## WHAT THE TASK ASKS
From the line containing "in_second: [591, 447]" down to the line containing "now: cup (red)" in the records below, reproduce every line exactly, ends included, and omit all others.

Scene change data
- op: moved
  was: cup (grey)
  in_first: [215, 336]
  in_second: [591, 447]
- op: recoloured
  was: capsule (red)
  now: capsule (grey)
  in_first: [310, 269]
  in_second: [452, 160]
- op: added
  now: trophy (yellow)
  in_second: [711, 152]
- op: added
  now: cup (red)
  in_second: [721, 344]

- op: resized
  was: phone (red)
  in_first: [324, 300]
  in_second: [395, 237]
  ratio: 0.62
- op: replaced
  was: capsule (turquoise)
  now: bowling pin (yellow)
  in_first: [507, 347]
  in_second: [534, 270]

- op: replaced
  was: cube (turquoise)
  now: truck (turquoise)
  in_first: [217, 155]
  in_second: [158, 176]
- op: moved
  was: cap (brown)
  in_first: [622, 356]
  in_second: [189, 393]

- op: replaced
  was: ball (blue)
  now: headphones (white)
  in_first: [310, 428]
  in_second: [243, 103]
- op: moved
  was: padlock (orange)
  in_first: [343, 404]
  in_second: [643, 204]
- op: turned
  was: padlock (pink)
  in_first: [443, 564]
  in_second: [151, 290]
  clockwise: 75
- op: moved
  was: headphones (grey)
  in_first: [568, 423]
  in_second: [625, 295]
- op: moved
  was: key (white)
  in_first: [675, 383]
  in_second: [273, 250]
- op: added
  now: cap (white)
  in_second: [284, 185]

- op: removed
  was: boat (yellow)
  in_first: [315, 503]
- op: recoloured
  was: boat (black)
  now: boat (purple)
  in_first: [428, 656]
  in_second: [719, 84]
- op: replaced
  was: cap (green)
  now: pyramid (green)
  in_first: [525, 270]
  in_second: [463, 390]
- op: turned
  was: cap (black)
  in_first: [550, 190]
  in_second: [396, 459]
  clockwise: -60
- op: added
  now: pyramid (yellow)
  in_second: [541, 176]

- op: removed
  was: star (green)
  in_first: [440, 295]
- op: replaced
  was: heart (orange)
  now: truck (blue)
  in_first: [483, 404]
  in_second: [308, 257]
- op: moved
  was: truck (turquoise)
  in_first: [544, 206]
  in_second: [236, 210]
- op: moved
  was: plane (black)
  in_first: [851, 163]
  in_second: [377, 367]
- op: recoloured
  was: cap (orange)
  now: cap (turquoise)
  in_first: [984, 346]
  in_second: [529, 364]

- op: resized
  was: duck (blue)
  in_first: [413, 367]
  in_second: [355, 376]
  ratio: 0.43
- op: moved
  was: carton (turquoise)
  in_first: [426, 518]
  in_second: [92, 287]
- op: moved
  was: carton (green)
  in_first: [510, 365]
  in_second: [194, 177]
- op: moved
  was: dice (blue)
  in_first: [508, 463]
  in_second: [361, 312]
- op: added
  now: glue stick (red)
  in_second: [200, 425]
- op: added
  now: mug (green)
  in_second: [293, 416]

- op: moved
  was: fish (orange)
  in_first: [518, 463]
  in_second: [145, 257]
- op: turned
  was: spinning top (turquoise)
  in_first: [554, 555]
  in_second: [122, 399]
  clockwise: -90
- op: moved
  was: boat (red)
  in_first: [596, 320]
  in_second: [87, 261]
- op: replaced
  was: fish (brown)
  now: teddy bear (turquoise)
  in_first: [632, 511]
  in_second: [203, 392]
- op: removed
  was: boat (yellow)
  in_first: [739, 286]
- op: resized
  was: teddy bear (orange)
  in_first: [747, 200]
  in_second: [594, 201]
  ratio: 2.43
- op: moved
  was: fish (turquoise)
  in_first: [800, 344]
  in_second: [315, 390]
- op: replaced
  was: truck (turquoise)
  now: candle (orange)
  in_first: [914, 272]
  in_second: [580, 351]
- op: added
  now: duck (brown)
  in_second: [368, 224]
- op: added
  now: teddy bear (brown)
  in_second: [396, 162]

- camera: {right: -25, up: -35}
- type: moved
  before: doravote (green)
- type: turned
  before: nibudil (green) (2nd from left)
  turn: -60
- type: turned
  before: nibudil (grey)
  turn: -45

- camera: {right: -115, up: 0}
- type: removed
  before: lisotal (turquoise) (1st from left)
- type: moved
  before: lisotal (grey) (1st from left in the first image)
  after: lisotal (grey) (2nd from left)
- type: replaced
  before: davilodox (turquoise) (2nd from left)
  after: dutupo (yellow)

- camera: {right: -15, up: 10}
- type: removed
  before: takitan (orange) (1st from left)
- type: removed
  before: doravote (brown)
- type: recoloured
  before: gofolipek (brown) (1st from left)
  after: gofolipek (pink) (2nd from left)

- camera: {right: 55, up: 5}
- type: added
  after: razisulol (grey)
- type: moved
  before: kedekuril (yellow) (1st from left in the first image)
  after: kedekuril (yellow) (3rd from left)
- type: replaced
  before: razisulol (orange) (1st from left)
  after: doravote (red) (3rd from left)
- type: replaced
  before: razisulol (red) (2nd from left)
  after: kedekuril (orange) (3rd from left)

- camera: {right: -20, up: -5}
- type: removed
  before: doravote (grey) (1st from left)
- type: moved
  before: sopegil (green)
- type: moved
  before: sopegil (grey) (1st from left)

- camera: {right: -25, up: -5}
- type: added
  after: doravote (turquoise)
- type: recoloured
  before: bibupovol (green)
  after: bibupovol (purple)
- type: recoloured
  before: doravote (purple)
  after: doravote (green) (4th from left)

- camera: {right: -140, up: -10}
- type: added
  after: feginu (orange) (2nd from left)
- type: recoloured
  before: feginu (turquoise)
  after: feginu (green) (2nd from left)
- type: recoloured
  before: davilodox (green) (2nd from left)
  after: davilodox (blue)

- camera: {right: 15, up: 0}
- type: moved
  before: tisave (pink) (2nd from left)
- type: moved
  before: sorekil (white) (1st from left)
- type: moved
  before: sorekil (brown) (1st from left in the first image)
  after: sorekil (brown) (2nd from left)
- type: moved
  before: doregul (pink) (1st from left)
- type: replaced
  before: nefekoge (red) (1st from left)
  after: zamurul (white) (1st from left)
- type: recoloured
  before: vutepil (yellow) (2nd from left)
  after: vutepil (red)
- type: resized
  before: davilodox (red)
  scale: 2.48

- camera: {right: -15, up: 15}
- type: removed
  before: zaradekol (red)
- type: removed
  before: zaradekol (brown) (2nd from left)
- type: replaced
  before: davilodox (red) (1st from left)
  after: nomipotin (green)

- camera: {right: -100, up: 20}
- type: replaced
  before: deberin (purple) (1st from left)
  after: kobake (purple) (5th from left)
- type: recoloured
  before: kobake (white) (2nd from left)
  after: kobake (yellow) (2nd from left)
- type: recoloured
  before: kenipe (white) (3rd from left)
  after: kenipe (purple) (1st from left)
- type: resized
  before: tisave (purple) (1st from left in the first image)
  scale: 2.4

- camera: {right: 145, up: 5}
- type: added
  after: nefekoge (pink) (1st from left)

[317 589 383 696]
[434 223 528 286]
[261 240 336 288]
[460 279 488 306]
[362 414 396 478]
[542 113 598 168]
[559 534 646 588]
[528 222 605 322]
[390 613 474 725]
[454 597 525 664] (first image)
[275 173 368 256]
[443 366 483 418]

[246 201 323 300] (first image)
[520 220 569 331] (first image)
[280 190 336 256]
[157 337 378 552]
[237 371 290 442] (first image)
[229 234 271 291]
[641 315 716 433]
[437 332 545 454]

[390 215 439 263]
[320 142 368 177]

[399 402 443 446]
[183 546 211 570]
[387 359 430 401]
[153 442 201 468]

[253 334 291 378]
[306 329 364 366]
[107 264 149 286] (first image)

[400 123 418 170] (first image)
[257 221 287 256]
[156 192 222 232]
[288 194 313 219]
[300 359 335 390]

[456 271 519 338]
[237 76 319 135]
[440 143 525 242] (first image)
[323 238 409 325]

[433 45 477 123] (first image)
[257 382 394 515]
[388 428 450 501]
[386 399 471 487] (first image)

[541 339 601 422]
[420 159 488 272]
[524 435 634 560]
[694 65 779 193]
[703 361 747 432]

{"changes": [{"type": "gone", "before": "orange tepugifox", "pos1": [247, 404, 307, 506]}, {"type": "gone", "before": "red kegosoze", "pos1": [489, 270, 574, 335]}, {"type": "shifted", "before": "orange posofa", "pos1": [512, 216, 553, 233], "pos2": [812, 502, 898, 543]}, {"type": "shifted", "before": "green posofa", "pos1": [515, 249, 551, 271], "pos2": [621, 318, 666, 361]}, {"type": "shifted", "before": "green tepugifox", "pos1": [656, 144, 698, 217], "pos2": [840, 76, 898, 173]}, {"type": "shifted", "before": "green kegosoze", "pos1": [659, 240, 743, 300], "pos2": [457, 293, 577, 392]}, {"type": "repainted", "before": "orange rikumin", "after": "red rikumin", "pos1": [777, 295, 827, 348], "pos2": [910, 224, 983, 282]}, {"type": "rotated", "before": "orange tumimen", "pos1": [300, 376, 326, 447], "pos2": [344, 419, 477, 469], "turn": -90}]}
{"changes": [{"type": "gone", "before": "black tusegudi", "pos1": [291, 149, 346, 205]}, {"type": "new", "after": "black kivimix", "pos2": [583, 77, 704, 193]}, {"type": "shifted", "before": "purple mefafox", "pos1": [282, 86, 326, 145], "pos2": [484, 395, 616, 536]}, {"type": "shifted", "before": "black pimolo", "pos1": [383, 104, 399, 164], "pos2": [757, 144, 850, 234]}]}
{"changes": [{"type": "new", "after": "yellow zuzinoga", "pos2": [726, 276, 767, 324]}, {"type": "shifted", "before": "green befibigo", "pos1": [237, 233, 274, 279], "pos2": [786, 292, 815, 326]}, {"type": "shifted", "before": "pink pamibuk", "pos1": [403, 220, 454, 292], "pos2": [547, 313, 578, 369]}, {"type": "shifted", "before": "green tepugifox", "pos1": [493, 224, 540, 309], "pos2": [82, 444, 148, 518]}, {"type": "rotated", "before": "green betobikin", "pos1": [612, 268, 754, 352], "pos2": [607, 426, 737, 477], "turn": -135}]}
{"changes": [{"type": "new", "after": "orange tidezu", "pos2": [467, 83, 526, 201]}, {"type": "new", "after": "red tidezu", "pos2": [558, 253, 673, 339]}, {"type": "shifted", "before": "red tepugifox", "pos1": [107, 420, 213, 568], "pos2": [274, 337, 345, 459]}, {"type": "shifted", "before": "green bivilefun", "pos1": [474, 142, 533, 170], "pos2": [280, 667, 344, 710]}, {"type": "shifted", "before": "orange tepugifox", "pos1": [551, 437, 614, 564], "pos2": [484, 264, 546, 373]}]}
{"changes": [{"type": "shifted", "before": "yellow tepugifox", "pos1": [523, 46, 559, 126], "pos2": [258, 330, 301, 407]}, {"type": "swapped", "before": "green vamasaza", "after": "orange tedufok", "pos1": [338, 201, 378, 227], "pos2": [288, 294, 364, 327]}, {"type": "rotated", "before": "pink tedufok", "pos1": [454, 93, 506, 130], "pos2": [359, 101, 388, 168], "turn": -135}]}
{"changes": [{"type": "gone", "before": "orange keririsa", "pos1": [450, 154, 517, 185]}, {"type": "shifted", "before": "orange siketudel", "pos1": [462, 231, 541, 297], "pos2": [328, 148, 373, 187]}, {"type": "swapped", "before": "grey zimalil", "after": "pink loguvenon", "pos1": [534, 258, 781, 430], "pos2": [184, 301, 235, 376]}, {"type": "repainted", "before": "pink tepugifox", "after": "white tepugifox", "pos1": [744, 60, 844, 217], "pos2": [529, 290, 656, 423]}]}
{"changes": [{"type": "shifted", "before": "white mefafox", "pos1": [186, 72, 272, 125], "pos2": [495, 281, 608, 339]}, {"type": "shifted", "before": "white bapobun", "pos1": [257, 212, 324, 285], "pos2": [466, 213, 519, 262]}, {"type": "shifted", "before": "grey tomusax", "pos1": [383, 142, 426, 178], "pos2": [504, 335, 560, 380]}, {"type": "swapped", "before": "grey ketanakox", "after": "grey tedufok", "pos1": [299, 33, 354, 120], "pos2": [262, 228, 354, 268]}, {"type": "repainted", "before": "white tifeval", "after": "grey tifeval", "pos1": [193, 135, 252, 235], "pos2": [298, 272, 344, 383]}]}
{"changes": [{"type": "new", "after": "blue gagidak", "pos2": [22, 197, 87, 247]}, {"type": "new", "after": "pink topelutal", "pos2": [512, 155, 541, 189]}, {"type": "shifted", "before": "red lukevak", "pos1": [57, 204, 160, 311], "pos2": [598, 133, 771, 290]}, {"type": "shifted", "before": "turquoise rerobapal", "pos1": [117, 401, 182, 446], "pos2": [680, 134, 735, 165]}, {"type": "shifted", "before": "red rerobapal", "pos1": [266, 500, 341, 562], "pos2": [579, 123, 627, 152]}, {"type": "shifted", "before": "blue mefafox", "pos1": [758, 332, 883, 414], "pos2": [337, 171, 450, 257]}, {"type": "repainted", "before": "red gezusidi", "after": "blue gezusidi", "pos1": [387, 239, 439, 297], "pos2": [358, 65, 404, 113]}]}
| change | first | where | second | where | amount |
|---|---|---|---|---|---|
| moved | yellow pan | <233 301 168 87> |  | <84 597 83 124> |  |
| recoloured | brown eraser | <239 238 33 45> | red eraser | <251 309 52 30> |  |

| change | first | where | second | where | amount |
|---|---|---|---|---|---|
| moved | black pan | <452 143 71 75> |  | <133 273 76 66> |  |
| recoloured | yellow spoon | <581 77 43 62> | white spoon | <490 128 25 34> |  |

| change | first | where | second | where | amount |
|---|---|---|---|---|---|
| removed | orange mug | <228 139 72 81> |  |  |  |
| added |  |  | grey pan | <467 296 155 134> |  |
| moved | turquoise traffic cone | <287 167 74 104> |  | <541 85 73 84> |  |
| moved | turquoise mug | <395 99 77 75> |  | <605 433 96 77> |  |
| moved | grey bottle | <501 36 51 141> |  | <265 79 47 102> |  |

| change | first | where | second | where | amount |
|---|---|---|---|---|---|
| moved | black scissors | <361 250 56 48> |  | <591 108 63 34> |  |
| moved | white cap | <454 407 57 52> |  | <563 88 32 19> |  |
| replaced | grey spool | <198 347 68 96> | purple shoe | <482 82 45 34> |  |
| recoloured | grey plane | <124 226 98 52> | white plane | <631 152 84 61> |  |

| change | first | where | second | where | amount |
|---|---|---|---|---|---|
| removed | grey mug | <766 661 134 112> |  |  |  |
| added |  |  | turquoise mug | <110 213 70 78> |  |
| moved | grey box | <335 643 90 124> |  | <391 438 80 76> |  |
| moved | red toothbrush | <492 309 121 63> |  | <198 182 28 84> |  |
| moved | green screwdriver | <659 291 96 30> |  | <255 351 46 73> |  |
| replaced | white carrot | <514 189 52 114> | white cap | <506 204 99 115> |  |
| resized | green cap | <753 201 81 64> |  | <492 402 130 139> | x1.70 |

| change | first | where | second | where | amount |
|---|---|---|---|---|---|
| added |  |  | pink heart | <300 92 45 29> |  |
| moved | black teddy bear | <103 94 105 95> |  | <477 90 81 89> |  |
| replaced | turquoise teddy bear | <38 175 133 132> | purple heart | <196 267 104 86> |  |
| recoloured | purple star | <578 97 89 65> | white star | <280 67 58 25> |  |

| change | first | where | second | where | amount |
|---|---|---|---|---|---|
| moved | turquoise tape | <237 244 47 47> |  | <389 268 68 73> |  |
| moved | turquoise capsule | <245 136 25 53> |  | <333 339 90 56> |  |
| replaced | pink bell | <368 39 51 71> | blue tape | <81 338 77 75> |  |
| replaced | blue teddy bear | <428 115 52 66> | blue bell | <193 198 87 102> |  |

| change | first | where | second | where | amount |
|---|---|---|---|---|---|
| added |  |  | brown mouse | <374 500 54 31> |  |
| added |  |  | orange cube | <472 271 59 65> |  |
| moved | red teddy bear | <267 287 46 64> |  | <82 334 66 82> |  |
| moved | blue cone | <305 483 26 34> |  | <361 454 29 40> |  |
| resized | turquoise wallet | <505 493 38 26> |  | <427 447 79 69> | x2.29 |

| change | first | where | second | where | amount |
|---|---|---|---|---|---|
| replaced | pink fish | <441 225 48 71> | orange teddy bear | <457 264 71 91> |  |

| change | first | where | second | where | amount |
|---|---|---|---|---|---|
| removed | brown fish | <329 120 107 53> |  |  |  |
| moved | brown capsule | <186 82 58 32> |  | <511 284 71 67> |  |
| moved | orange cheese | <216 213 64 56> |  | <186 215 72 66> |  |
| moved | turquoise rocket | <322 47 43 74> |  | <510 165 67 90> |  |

## EXERCISE ANSWER
  in_second: [591, 447]
- op: recoloured
  was: capsule (red)
  now: capsule (grey)
  in_first: [310, 269]
  in_second: [452, 160]
- op: added
  now: trophy (yellow)
  in_second: [711, 152]
- op: added
  now: cup (red)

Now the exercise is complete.